▸ **HOW TO COMPLETE THIS TASK**
Among the entries below, count the lines that contain the word "degrees". Respond with the count only.

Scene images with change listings
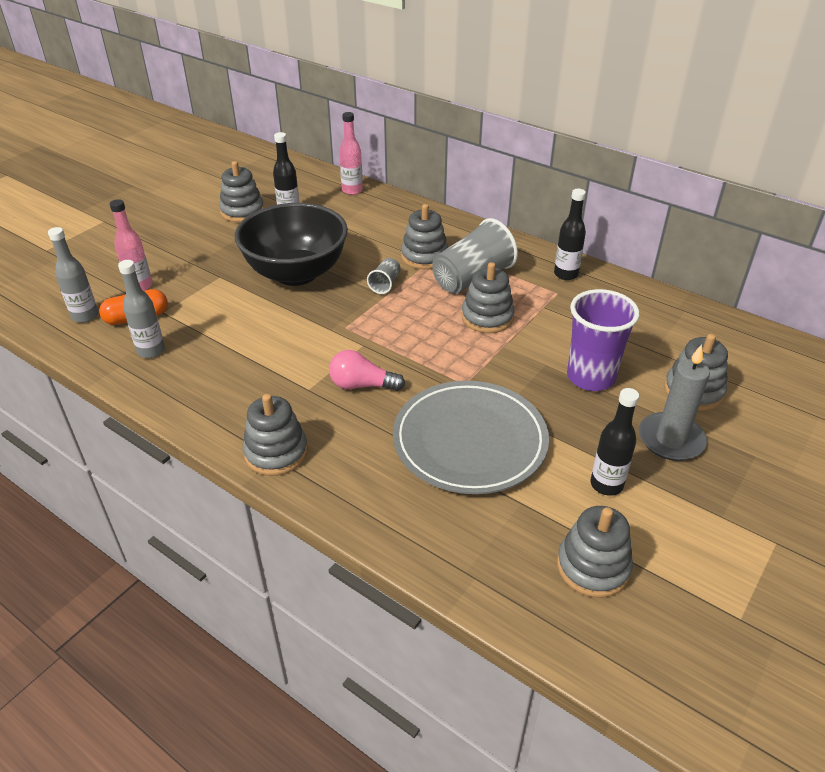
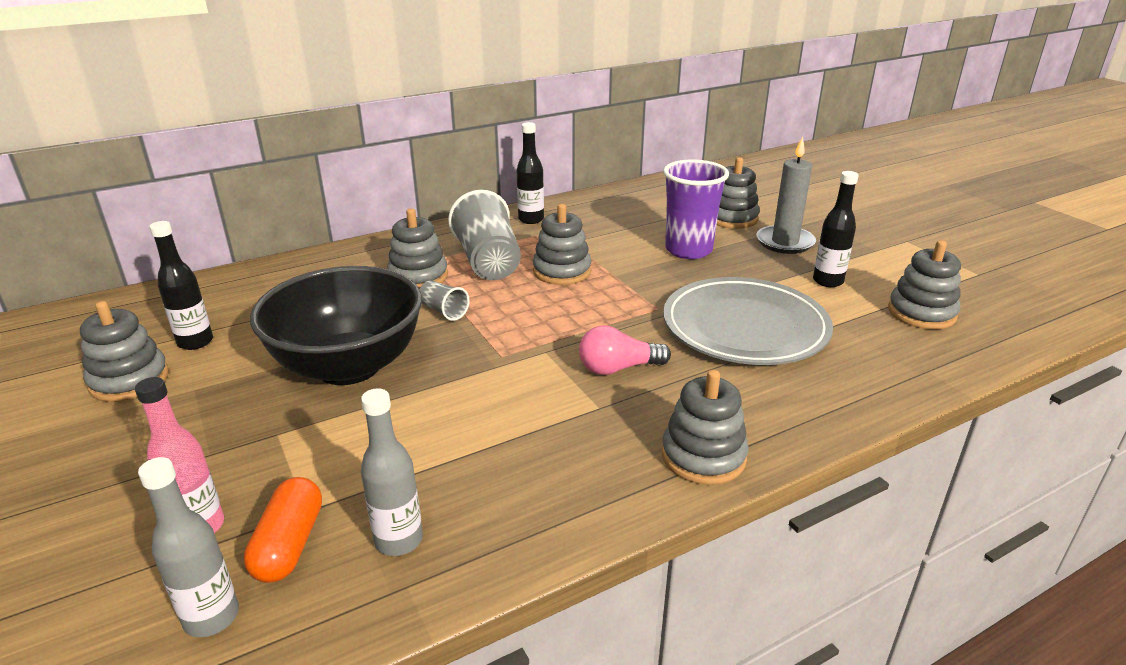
camera: 65 degrees left, 10 degrees down
(352, 190) = (214, 286): pink bottle -> none
(362, 385) = (618, 368): pink light bulb -> pink light bulb turned 45 degrees clockwise

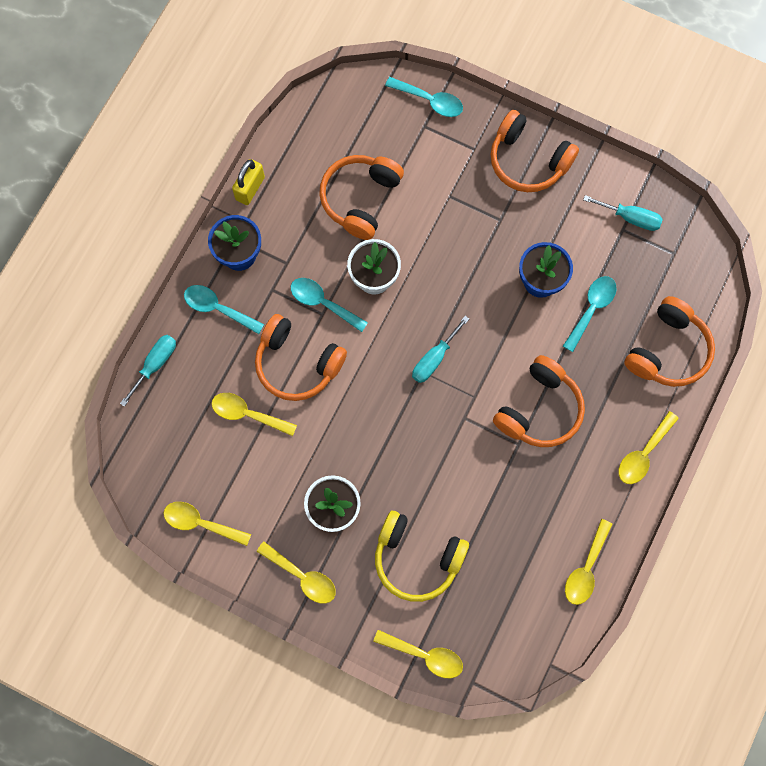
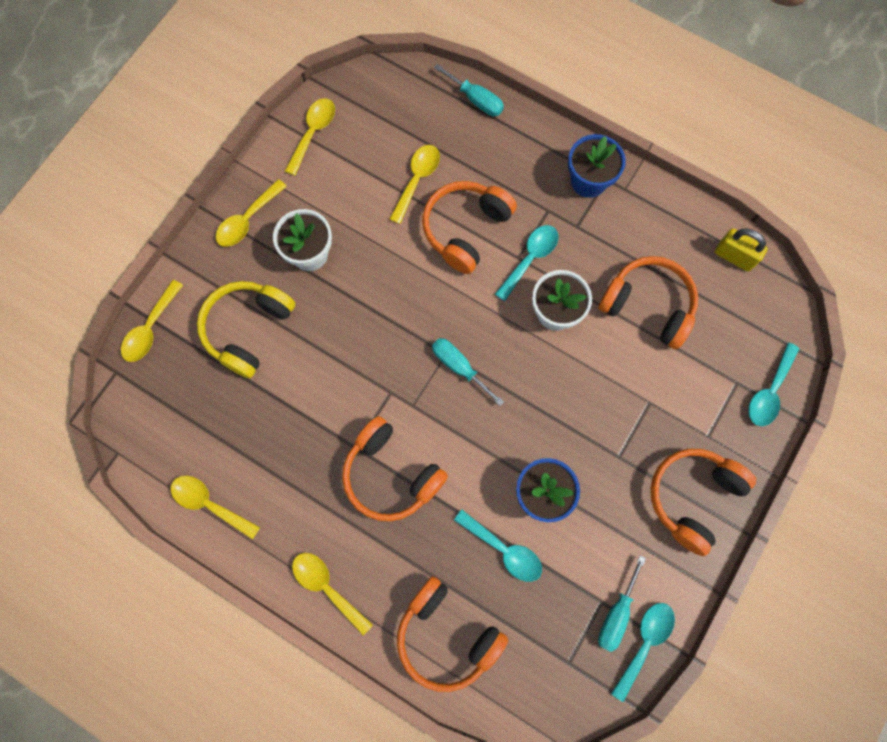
camera: 95 degrees right, 0 degrees up
(218, 308) = (530, 158): turquoise spoon -> turquoise spoon (644, 643)
(250, 188) = (663, 195): yellow padlock -> yellow padlock (734, 256)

▸ **OUTPUT BELOW**
3